● **Assignment**
Find and copy each line of the listing below that has the word "PULSE" in it.

● **Extracted information**
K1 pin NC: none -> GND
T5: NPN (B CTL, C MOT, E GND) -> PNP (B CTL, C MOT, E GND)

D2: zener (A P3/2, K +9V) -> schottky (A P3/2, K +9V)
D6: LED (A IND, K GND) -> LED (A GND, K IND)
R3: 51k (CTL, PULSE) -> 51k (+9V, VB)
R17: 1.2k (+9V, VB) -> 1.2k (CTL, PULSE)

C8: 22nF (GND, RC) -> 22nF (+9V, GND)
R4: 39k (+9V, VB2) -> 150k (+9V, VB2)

● **Answer space**
R3: 51k (CTL, PULSE) -> 51k (+9V, VB)
R17: 1.2k (+9V, VB) -> 1.2k (CTL, PULSE)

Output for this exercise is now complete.